- Opening Delimiter -
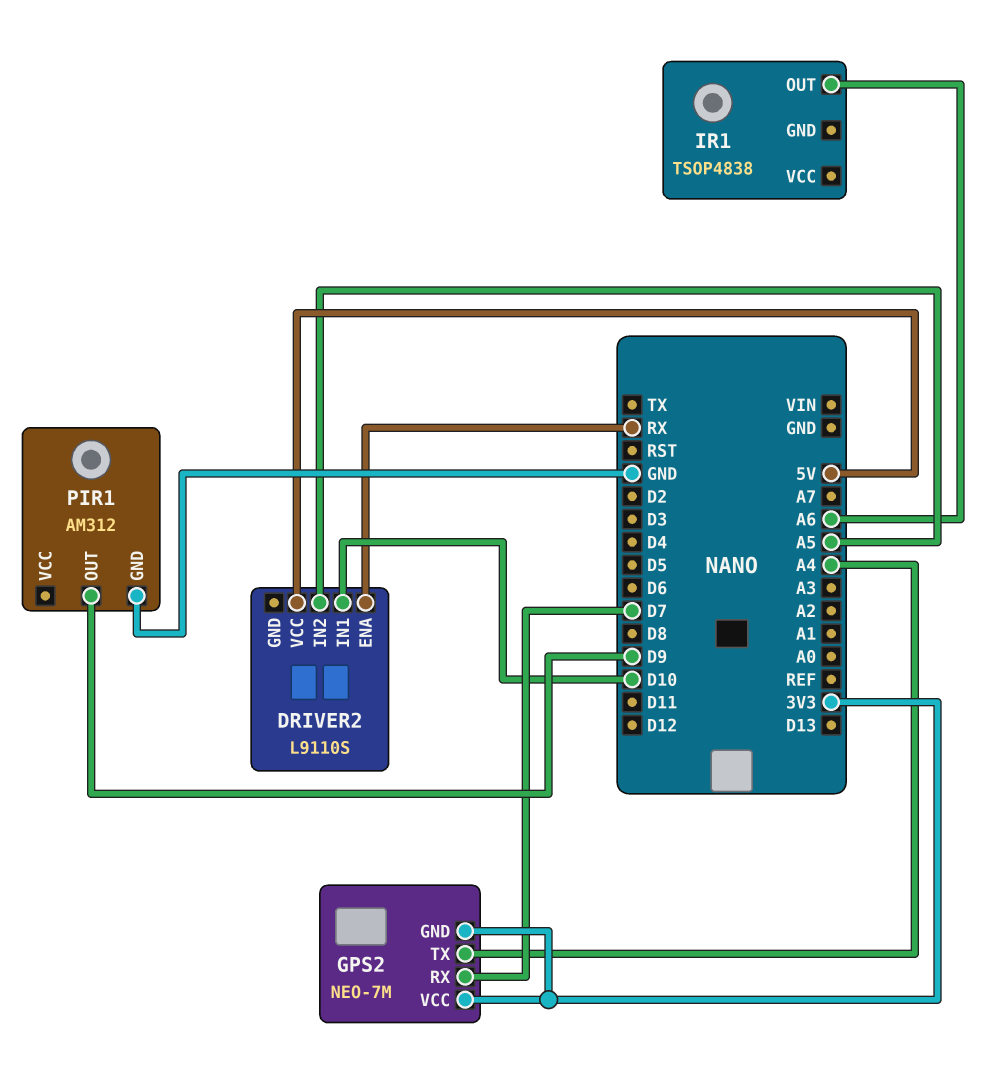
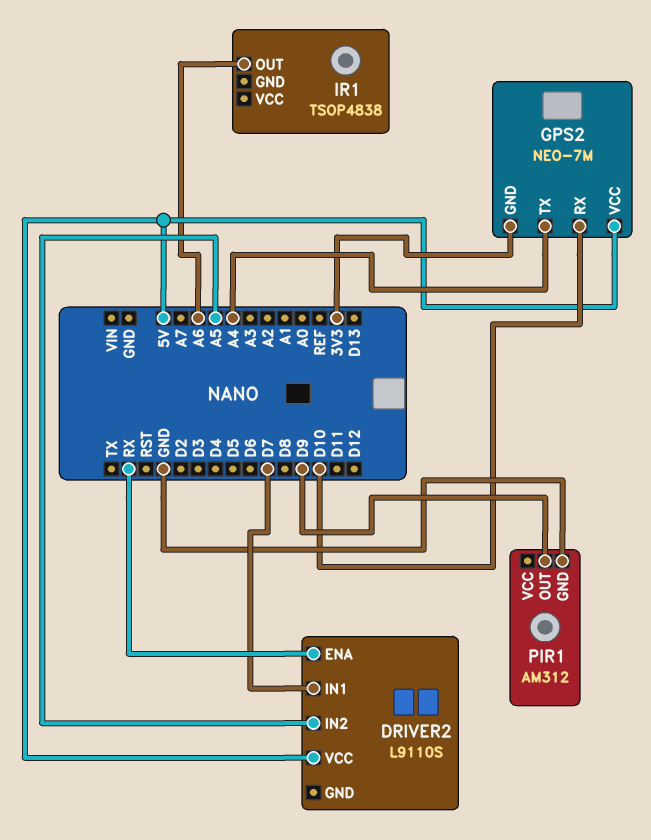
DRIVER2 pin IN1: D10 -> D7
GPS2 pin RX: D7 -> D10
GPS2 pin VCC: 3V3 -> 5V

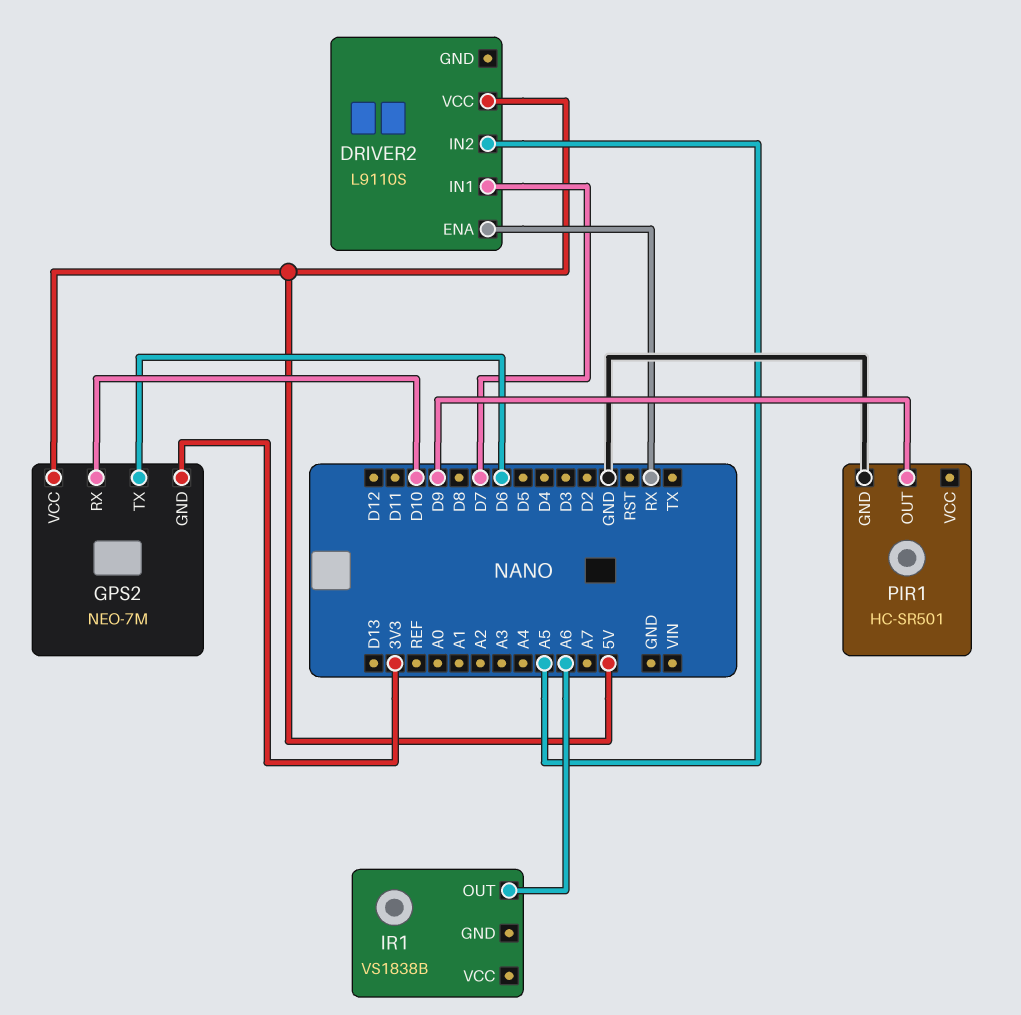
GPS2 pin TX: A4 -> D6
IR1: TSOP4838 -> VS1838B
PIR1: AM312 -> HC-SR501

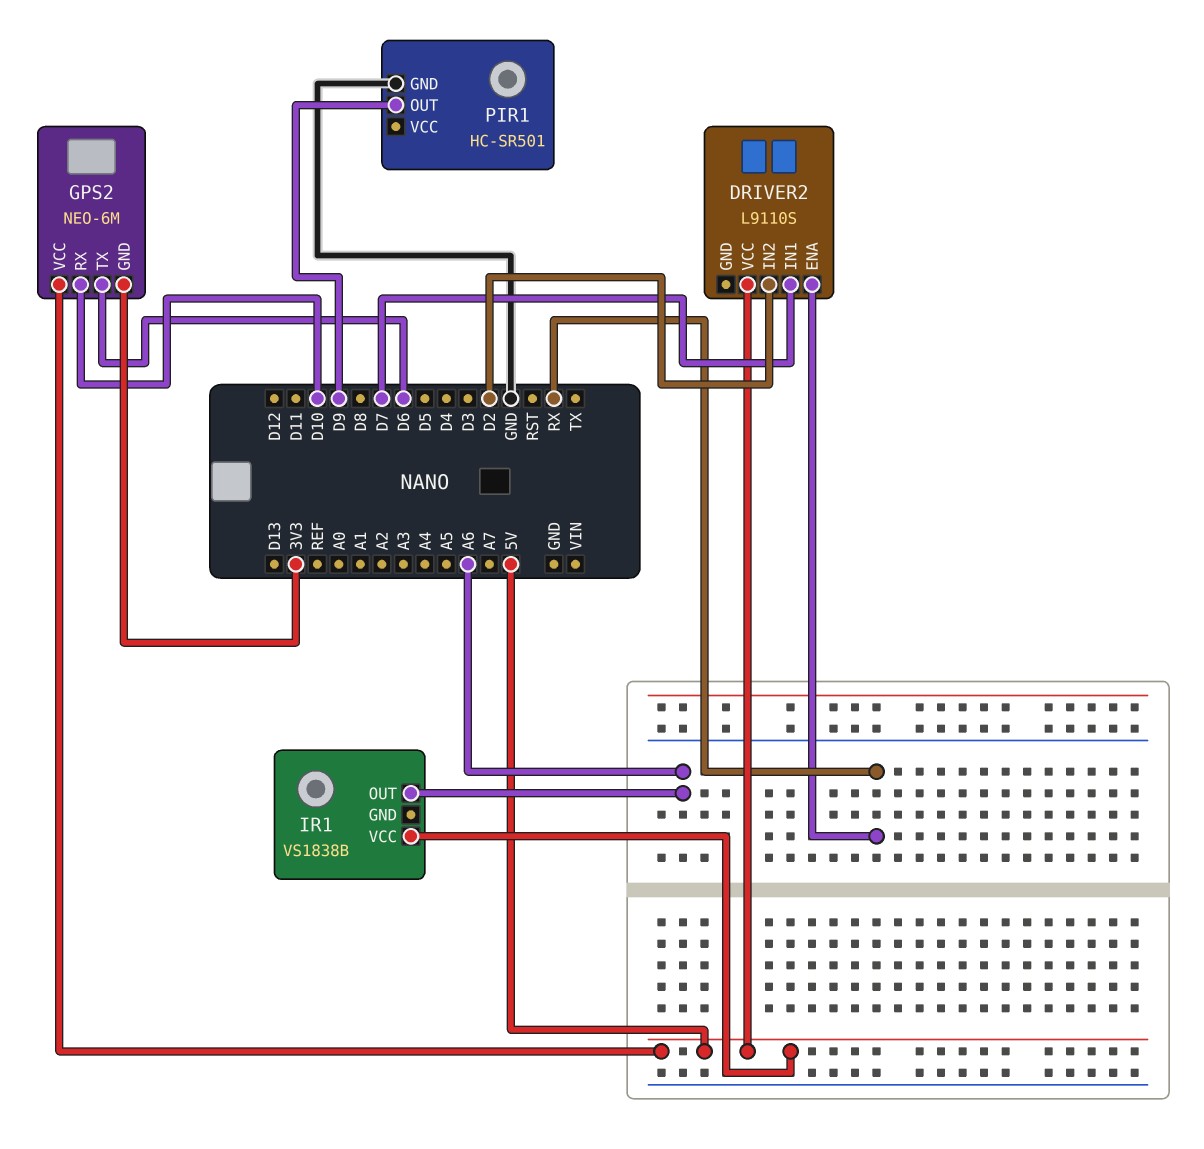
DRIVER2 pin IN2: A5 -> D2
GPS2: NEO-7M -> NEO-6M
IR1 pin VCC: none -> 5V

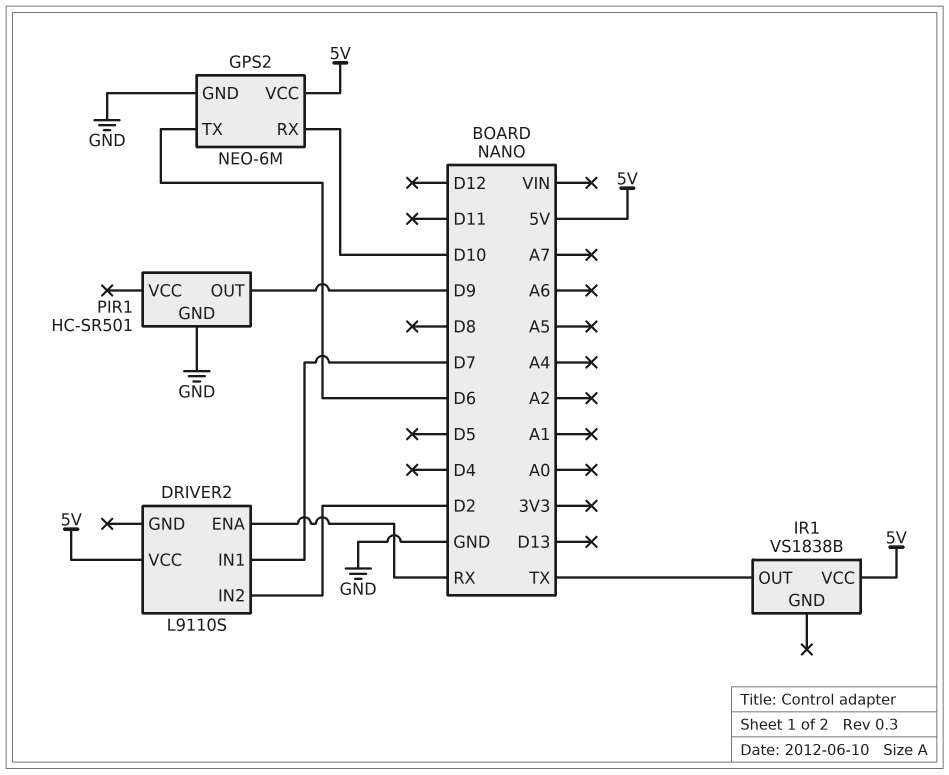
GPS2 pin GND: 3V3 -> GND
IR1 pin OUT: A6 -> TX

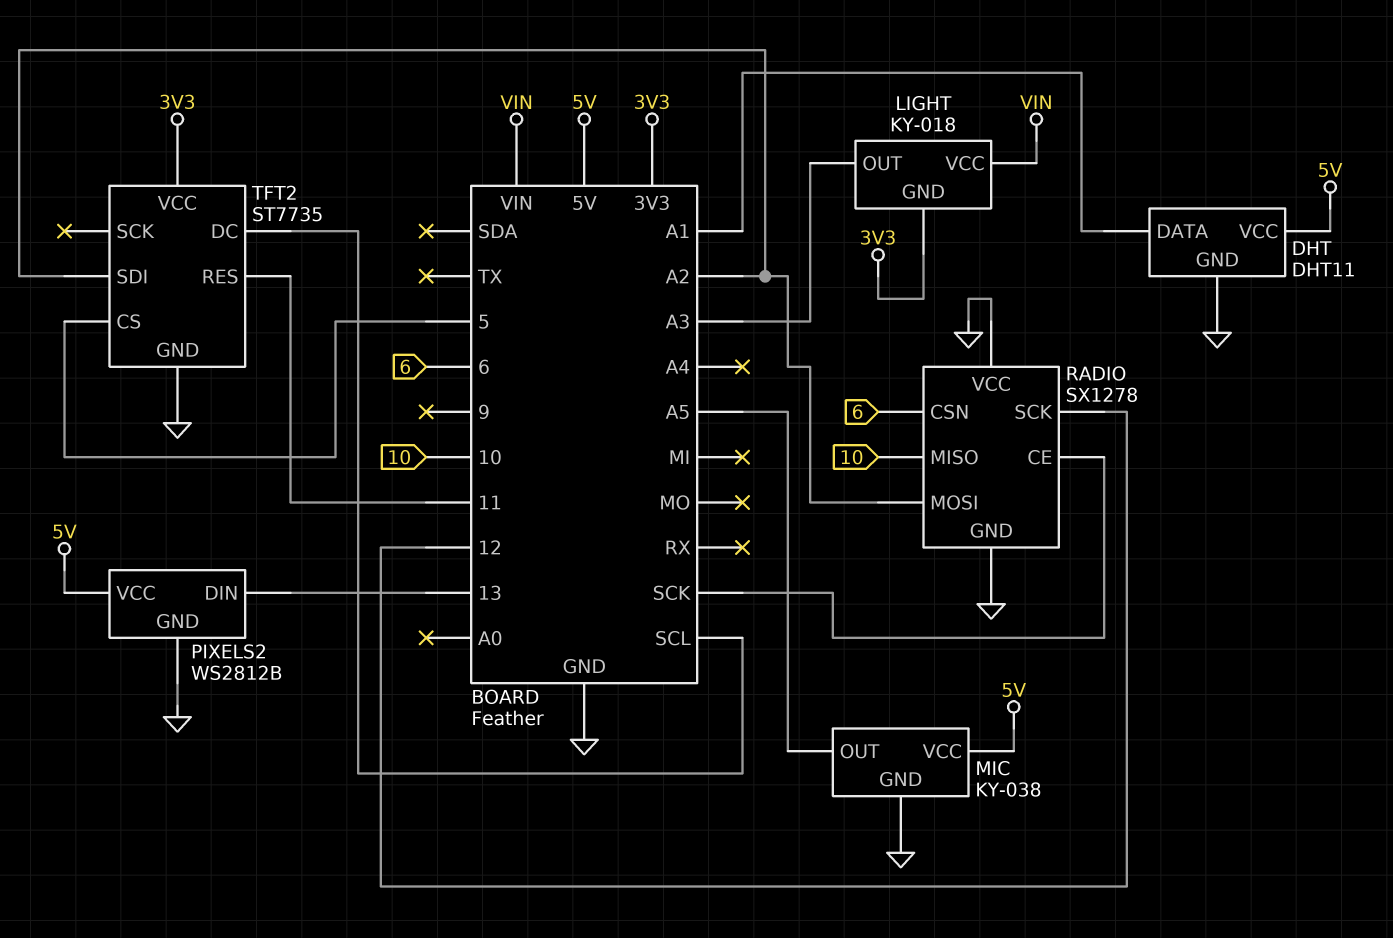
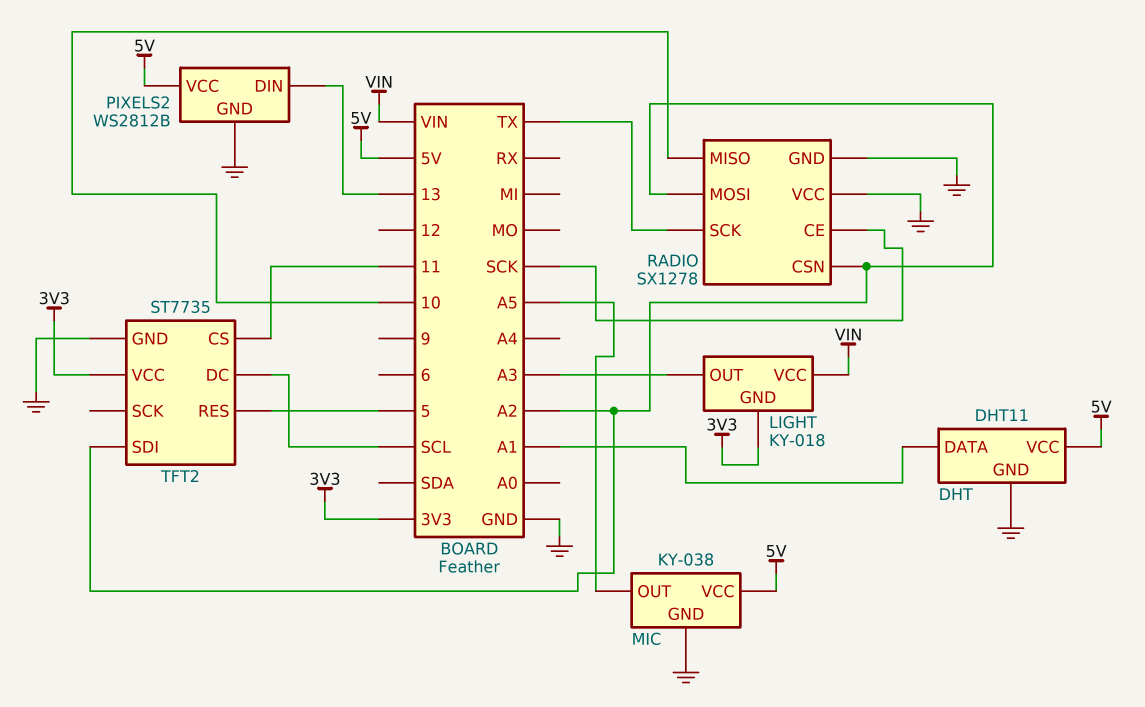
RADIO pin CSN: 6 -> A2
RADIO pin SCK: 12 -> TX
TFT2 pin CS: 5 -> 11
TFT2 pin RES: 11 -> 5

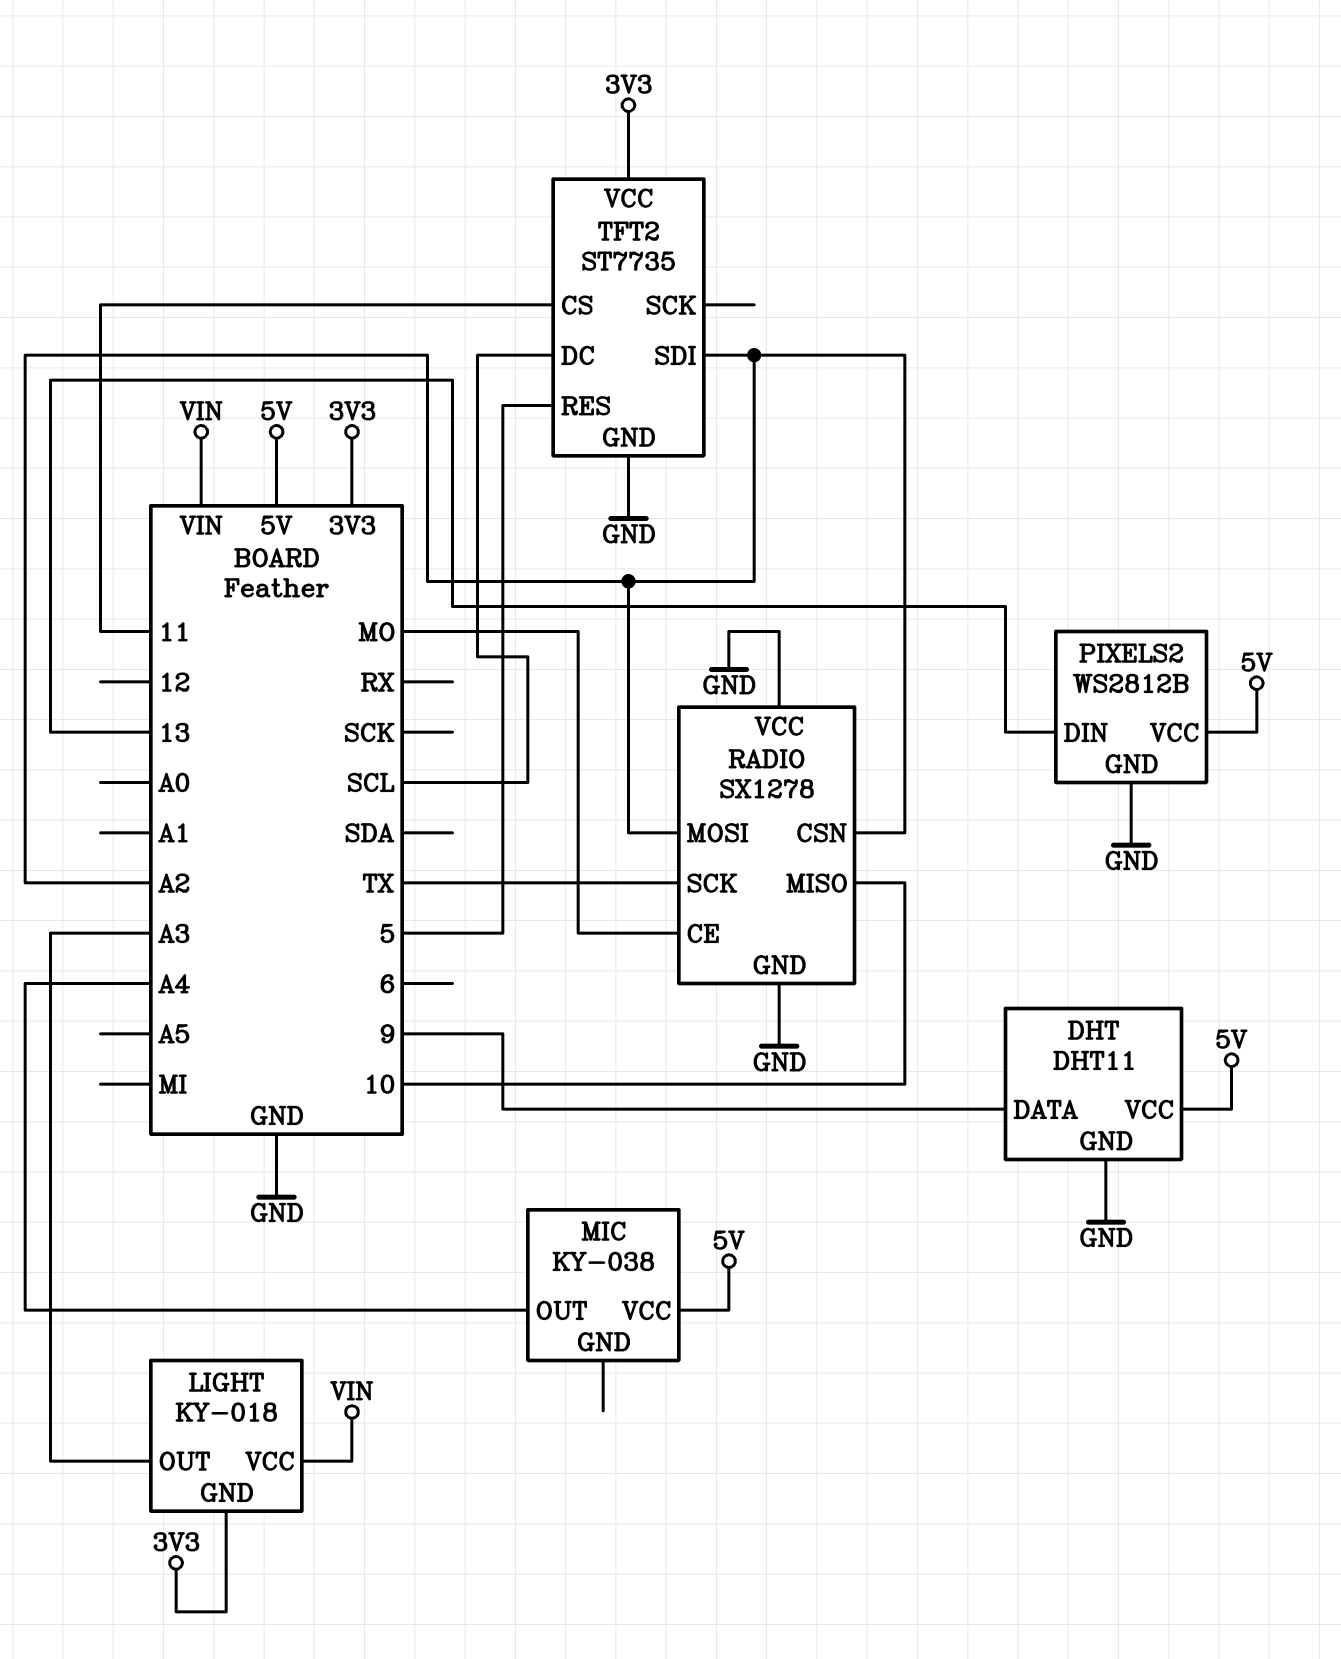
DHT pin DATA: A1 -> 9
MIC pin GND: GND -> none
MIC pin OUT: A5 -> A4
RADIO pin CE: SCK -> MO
- Closing Delimiter -
» WHAT IS BEING ASKED:
Your copy should run from the line that has "TFT2 pin RES: 11 -> 5" through the last line above, exactly, with both ends in and pictures out.

» TASK SOLUTION:
TFT2 pin RES: 11 -> 5

DHT pin DATA: A1 -> 9
MIC pin GND: GND -> none
MIC pin OUT: A5 -> A4
RADIO pin CE: SCK -> MO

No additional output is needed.